------ Exercise material
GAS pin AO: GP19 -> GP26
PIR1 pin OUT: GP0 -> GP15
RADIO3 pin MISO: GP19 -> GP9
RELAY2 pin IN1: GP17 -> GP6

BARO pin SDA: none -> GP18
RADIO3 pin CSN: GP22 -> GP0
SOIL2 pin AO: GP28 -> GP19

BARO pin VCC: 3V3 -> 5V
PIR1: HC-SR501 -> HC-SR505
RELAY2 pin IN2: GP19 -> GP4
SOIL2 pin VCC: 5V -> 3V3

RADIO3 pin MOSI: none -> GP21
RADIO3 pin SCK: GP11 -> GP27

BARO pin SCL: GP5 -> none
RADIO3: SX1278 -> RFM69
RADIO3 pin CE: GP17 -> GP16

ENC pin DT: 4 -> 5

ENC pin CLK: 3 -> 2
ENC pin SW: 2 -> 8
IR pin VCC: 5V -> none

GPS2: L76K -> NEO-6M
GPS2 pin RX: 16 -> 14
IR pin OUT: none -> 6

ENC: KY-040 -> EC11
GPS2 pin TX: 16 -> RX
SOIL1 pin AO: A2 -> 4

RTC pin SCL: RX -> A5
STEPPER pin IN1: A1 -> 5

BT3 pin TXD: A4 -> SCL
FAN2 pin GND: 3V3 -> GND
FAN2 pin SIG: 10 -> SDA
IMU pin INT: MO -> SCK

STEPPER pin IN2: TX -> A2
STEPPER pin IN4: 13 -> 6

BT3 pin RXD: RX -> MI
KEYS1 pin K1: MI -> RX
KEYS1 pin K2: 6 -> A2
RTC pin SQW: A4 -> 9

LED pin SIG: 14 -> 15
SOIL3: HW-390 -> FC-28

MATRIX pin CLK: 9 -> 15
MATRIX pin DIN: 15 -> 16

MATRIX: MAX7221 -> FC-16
------------
◆ **Task directions**:
Restate the data above word for word.

◆ **Task output**:
GAS pin AO: GP19 -> GP26
PIR1 pin OUT: GP0 -> GP15
RADIO3 pin MISO: GP19 -> GP9
RELAY2 pin IN1: GP17 -> GP6

BARO pin SDA: none -> GP18
RADIO3 pin CSN: GP22 -> GP0
SOIL2 pin AO: GP28 -> GP19

BARO pin VCC: 3V3 -> 5V
PIR1: HC-SR501 -> HC-SR505
RELAY2 pin IN2: GP19 -> GP4
SOIL2 pin VCC: 5V -> 3V3

RADIO3 pin MOSI: none -> GP21
RADIO3 pin SCK: GP11 -> GP27

BARO pin SCL: GP5 -> none
RADIO3: SX1278 -> RFM69
RADIO3 pin CE: GP17 -> GP16

ENC pin DT: 4 -> 5

ENC pin CLK: 3 -> 2
ENC pin SW: 2 -> 8
IR pin VCC: 5V -> none

GPS2: L76K -> NEO-6M
GPS2 pin RX: 16 -> 14
IR pin OUT: none -> 6

ENC: KY-040 -> EC11
GPS2 pin TX: 16 -> RX
SOIL1 pin AO: A2 -> 4

RTC pin SCL: RX -> A5
STEPPER pin IN1: A1 -> 5

BT3 pin TXD: A4 -> SCL
FAN2 pin GND: 3V3 -> GND
FAN2 pin SIG: 10 -> SDA
IMU pin INT: MO -> SCK

STEPPER pin IN2: TX -> A2
STEPPER pin IN4: 13 -> 6

BT3 pin RXD: RX -> MI
KEYS1 pin K1: MI -> RX
KEYS1 pin K2: 6 -> A2
RTC pin SQW: A4 -> 9

LED pin SIG: 14 -> 15
SOIL3: HW-390 -> FC-28

MATRIX pin CLK: 9 -> 15
MATRIX pin DIN: 15 -> 16

MATRIX: MAX7221 -> FC-16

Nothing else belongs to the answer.